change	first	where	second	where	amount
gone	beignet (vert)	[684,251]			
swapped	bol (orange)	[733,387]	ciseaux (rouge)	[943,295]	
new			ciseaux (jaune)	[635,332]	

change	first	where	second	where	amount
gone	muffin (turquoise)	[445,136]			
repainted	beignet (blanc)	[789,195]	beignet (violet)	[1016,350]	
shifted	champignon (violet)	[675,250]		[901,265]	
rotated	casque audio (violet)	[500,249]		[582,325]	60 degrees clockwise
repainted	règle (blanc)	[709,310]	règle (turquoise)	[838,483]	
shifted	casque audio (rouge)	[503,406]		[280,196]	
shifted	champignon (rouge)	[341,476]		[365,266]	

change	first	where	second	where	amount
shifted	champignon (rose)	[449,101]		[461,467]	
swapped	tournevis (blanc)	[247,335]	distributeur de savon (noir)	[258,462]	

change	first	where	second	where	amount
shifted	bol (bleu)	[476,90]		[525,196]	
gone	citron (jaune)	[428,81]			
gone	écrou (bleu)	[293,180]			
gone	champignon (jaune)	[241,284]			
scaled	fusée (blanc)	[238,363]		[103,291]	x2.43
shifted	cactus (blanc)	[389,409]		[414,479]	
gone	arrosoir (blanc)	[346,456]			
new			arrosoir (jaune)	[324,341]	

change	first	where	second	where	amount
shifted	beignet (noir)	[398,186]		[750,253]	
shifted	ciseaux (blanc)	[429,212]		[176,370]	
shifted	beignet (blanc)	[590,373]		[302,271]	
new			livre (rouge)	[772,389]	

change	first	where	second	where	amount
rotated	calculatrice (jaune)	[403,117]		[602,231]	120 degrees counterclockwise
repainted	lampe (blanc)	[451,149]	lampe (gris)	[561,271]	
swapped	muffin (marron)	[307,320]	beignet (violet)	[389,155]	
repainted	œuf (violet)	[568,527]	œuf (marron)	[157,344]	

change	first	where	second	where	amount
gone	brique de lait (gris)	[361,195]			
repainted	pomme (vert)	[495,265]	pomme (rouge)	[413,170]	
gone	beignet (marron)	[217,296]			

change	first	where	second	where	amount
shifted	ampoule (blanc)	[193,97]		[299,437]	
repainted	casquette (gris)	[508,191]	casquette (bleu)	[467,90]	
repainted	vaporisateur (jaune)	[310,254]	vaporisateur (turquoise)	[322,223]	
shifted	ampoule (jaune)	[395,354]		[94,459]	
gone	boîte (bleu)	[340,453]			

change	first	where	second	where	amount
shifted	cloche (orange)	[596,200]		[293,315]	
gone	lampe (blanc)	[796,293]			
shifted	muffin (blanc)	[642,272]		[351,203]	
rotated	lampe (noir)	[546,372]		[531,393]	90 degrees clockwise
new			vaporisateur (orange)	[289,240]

Assignment: Return the complete material exactly as it appears.

Answer to this exercise:
change	first	where	second	where	amount
gone	beignet (vert)	[684,251]			
swapped	bol (orange)	[733,387]	ciseaux (rouge)	[943,295]	
new			ciseaux (jaune)	[635,332]	

change	first	where	second	where	amount
gone	muffin (turquoise)	[445,136]			
repainted	beignet (blanc)	[789,195]	beignet (violet)	[1016,350]	
shifted	champignon (violet)	[675,250]		[901,265]	
rotated	casque audio (violet)	[500,249]		[582,325]	60 degrees clockwise
repainted	règle (blanc)	[709,310]	règle (turquoise)	[838,483]	
shifted	casque audio (rouge)	[503,406]		[280,196]	
shifted	champignon (rouge)	[341,476]		[365,266]	

change	first	where	second	where	amount
shifted	champignon (rose)	[449,101]		[461,467]	
swapped	tournevis (blanc)	[247,335]	distributeur de savon (noir)	[258,462]	

change	first	where	second	where	amount
shifted	bol (bleu)	[476,90]		[525,196]	
gone	citron (jaune)	[428,81]			
gone	écrou (bleu)	[293,180]			
gone	champignon (jaune)	[241,284]			
scaled	fusée (blanc)	[238,363]		[103,291]	x2.43
shifted	cactus (blanc)	[389,409]		[414,479]	
gone	arrosoir (blanc)	[346,456]			
new			arrosoir (jaune)	[324,341]	

change	first	where	second	where	amount
shifted	beignet (noir)	[398,186]		[750,253]	
shifted	ciseaux (blanc)	[429,212]		[176,370]	
shifted	beignet (blanc)	[590,373]		[302,271]	
new			livre (rouge)	[772,389]	

change	first	where	second	where	amount
rotated	calculatrice (jaune)	[403,117]		[602,231]	120 degrees counterclockwise
repainted	lampe (blanc)	[451,149]	lampe (gris)	[561,271]	
swapped	muffin (marron)	[307,320]	beignet (violet)	[389,155]	
repainted	œuf (violet)	[568,527]	œuf (marron)	[157,344]	

change	first	where	second	where	amount
gone	brique de lait (gris)	[361,195]			
repainted	pomme (vert)	[495,265]	pomme (rouge)	[413,170]	
gone	beignet (marron)	[217,296]			

change	first	where	second	where	amount
shifted	ampoule (blanc)	[193,97]		[299,437]	
repainted	casquette (gris)	[508,191]	casquette (bleu)	[467,90]	
repainted	vaporisateur (jaune)	[310,254]	vaporisateur (turquoise)	[322,223]	
shifted	ampoule (jaune)	[395,354]		[94,459]	
gone	boîte (bleu)	[340,453]			

change	first	where	second	where	amount
shifted	cloche (orange)	[596,200]		[293,315]	
gone	lampe (blanc)	[796,293]			
shifted	muffin (blanc)	[642,272]		[351,203]	
rotated	lampe (noir)	[546,372]		[531,393]	90 degrees clockwise
new			vaporisateur (orange)	[289,240]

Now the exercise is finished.